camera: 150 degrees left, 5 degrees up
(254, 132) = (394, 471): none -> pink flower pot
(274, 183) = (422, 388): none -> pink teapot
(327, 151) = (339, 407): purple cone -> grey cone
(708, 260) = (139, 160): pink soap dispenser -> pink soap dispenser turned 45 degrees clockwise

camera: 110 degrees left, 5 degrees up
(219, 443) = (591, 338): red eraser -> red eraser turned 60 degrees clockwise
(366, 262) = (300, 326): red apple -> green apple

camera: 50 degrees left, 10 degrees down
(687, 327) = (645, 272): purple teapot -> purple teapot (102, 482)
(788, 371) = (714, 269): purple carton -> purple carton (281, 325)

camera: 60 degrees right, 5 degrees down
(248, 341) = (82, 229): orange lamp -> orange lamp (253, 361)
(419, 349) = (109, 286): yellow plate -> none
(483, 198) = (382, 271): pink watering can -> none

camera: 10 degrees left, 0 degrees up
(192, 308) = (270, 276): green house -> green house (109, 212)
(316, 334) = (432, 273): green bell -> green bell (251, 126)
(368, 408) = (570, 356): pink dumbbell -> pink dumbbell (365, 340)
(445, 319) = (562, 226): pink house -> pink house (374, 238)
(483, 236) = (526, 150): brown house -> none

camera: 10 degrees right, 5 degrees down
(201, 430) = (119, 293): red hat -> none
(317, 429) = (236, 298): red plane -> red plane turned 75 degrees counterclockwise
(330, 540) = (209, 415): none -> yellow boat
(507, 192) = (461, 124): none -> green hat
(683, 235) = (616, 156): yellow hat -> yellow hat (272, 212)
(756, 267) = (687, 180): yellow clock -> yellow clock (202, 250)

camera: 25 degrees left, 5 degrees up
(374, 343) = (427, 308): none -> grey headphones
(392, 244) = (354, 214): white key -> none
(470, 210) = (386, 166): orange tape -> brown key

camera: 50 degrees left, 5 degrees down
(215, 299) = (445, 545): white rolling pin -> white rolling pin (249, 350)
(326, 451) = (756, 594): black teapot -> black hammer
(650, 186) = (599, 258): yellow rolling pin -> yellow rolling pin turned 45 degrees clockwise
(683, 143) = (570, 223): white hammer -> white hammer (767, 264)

┄┄┄┄┄┄┄┄┄┄┄┄┄┄┄┄┄┄┄┄

Activity
Scan the data for the word "camera" and copy every line where it shows up.

Result below
camera: 150 degrees left, 5 degrees up
camera: 110 degrees left, 5 degrees up
camera: 50 degrees left, 10 degrees down
camera: 60 degrees right, 5 degrees down
camera: 10 degrees left, 0 degrees up
camera: 10 degrees right, 5 degrees down
camera: 25 degrees left, 5 degrees up
camera: 50 degrees left, 5 degrees down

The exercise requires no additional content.